Activity: When you write out the listing, keep every word as it stands and drop the pictures.

Data section:
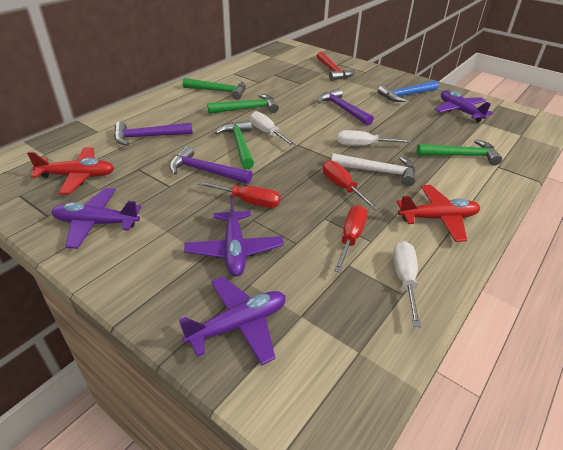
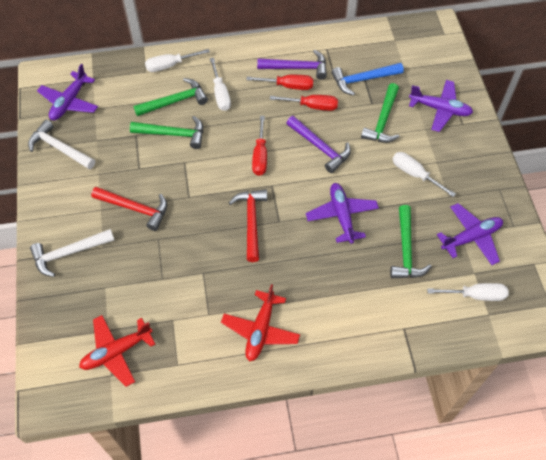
purple hammer: 3 -> 2
red hammer: 1 -> 2
white hammer: 1 -> 2
white screwdriver: 3 -> 4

Exercise output:
purple hammer: 3 -> 2
red hammer: 1 -> 2
white hammer: 1 -> 2
white screwdriver: 3 -> 4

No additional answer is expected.